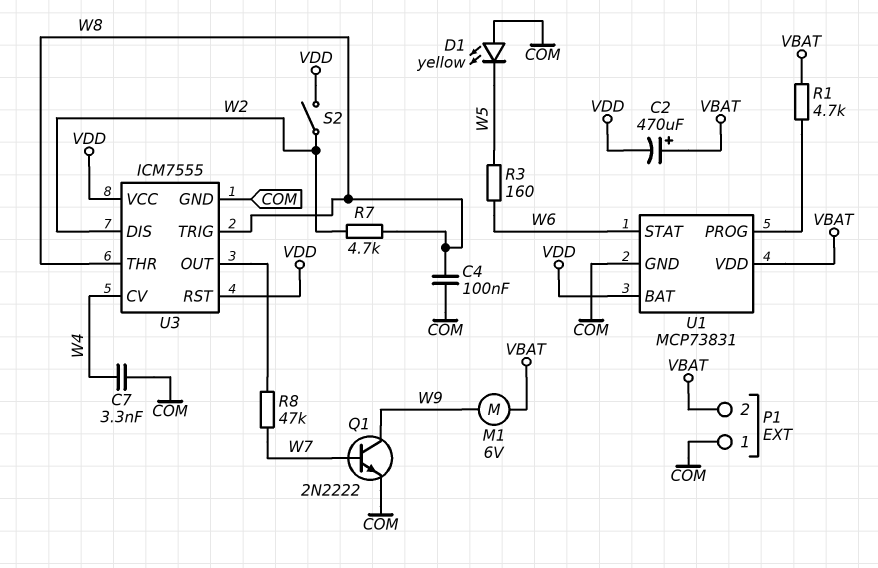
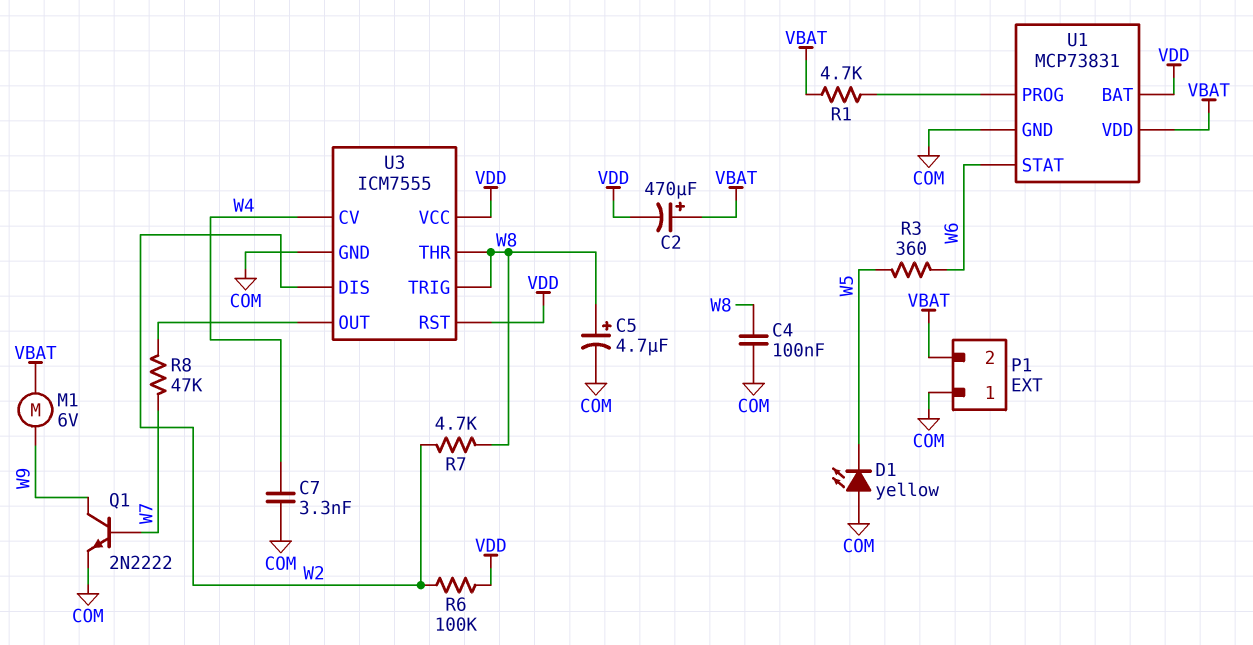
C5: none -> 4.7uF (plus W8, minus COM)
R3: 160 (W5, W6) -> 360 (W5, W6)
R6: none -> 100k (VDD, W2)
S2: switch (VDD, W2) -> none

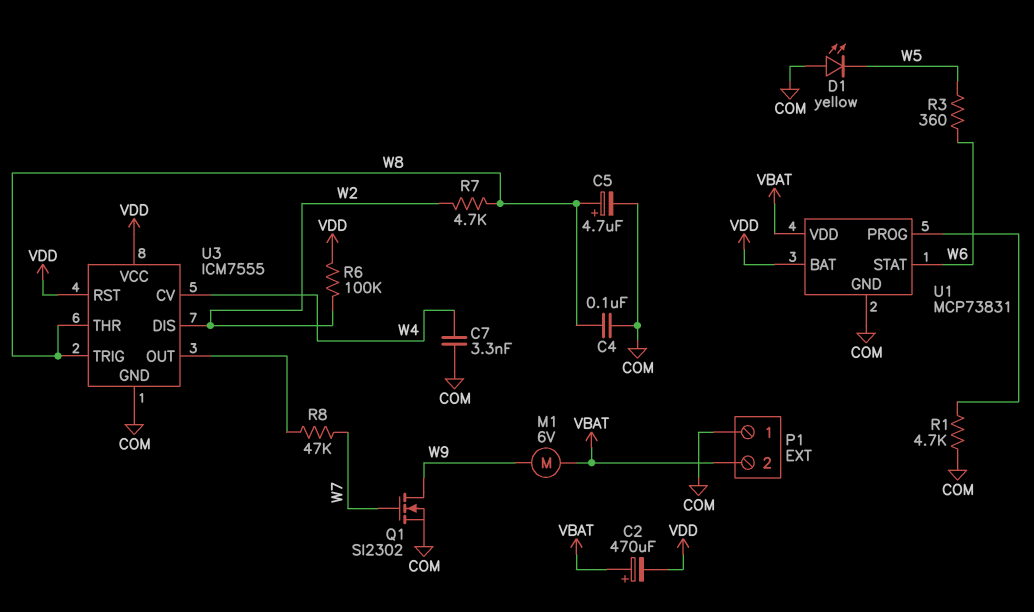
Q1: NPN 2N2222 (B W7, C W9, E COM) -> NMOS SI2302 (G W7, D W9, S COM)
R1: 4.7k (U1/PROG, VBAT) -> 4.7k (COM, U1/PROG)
==
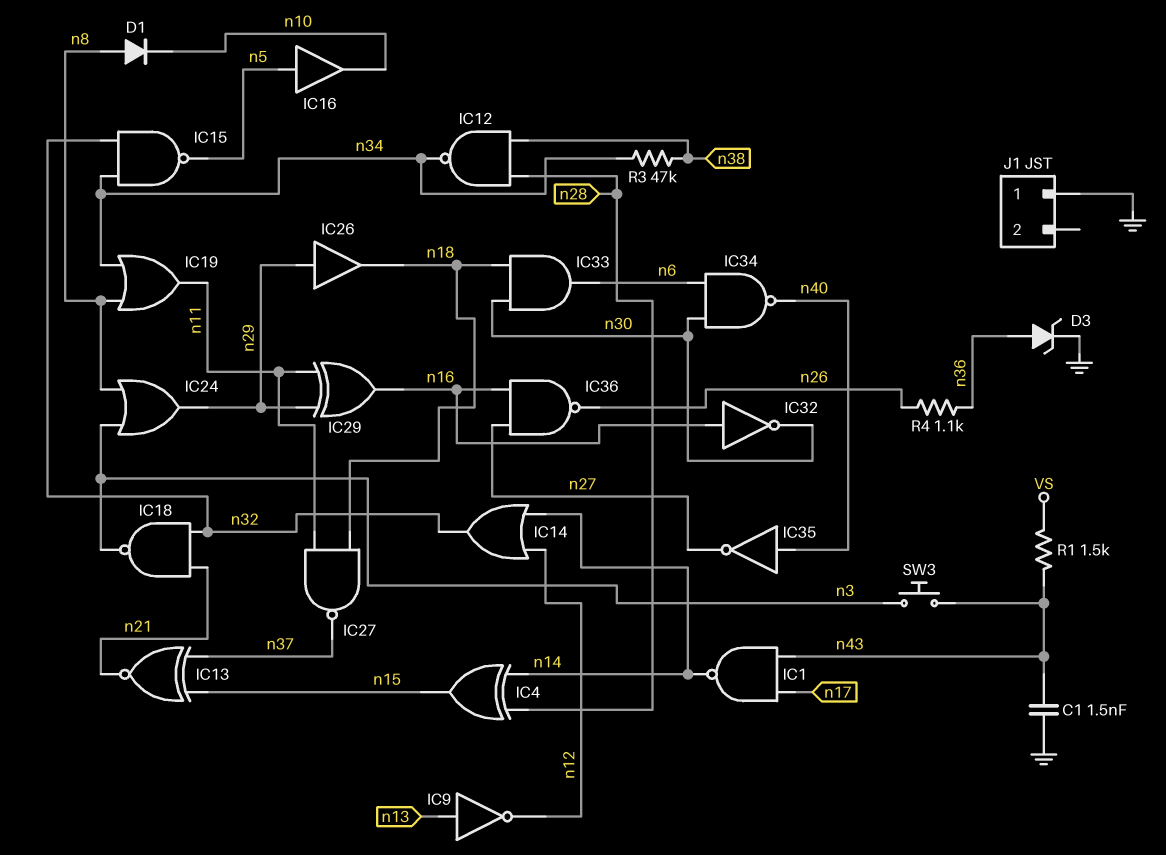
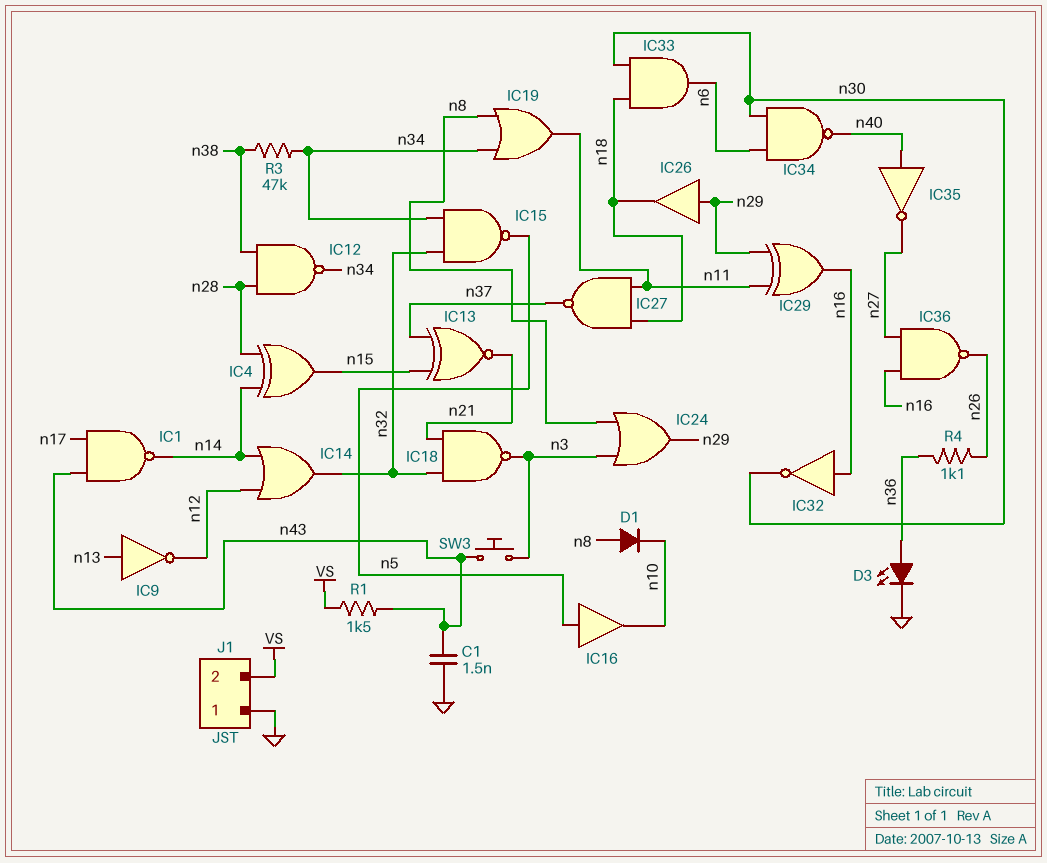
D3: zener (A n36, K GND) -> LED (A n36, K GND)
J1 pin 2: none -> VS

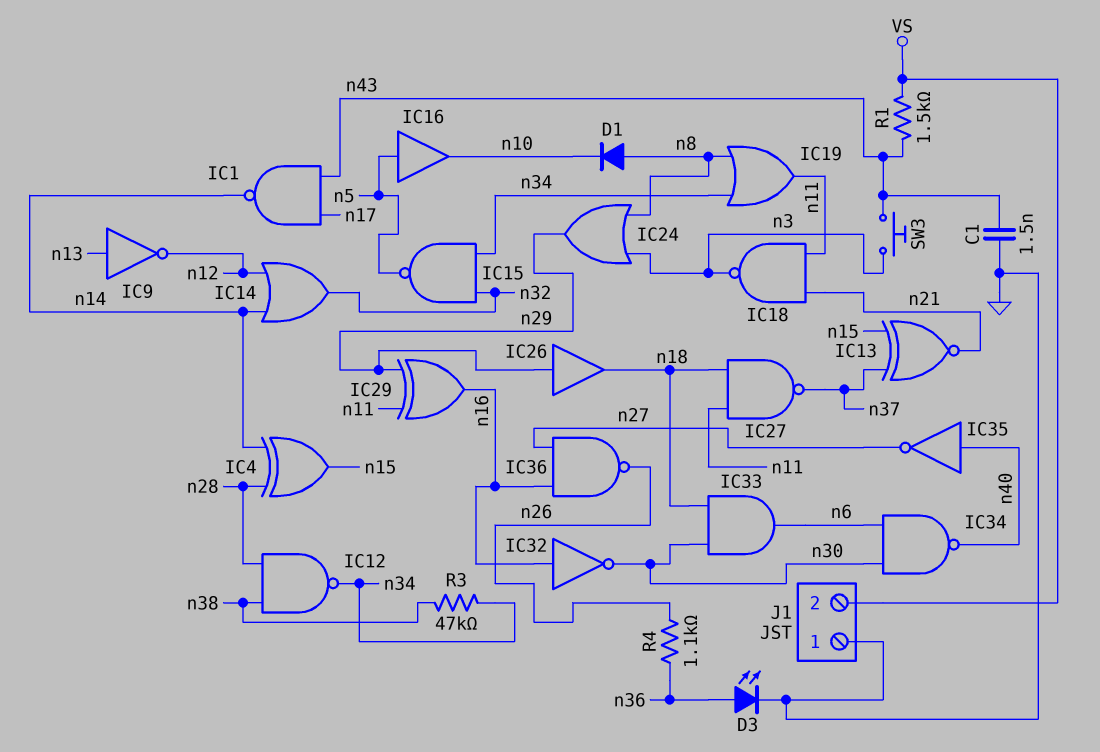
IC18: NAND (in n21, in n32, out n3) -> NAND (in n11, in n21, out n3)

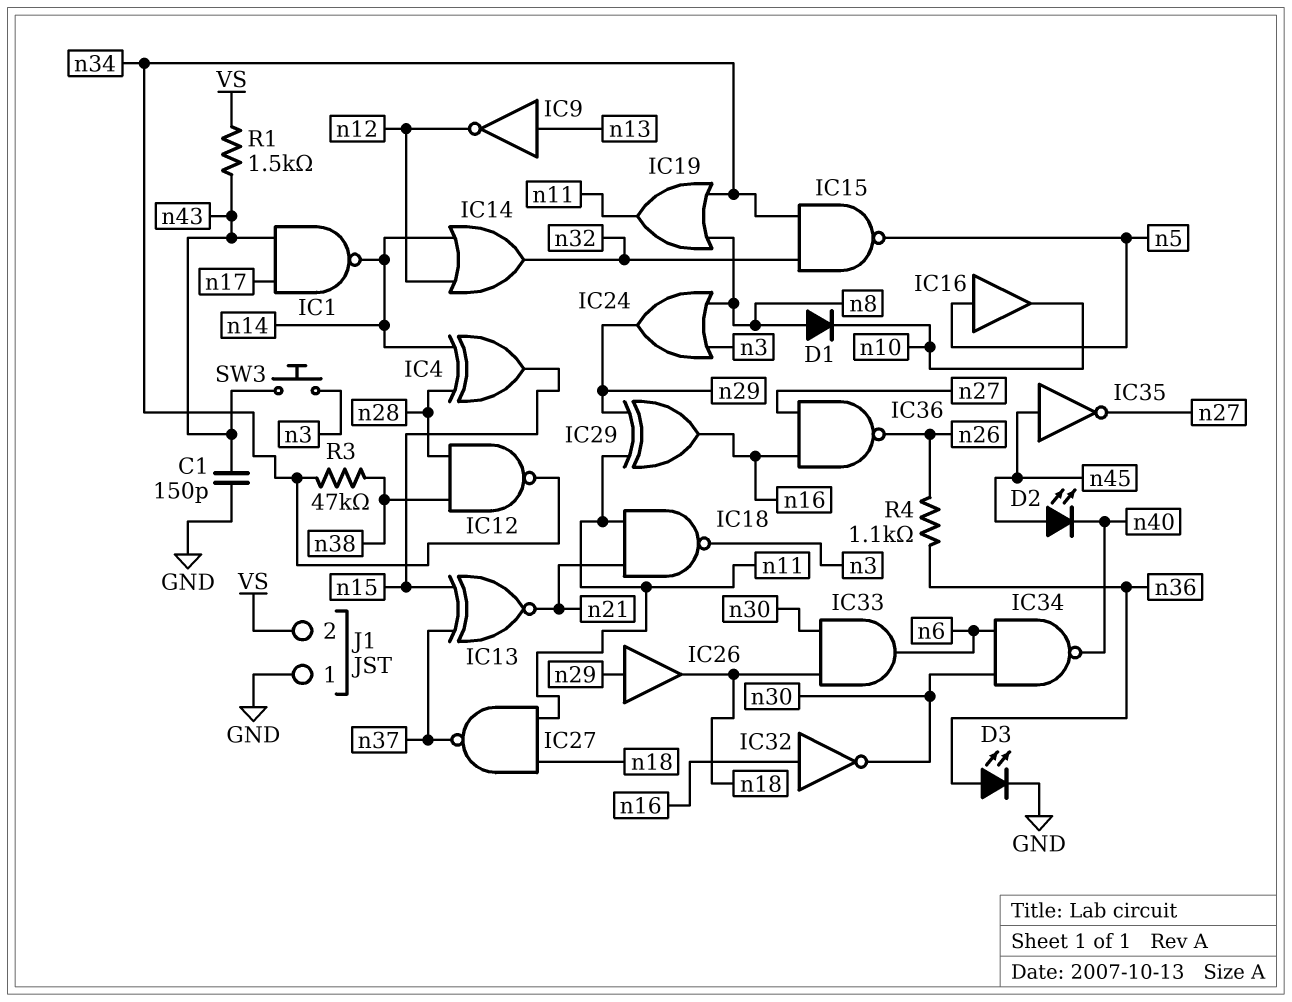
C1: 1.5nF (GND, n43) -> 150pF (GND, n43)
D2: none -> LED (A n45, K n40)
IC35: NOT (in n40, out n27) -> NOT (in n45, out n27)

What to work on:
Please copy the lines above exactly, starting at the line that holds "C5: none -> 4.7uF (plus W8, minus COM)" and ending at the line that holds "R1: 4.7k (U1/PROG, VBAT)"; include both, but no pictures.

Answer to the problem:
C5: none -> 4.7uF (plus W8, minus COM)
R3: 160 (W5, W6) -> 360 (W5, W6)
R6: none -> 100k (VDD, W2)
S2: switch (VDD, W2) -> none

Q1: NPN 2N2222 (B W7, C W9, E COM) -> NMOS SI2302 (G W7, D W9, S COM)
R1: 4.7k (U1/PROG, VBAT) -> 4.7k (COM, U1/PROG)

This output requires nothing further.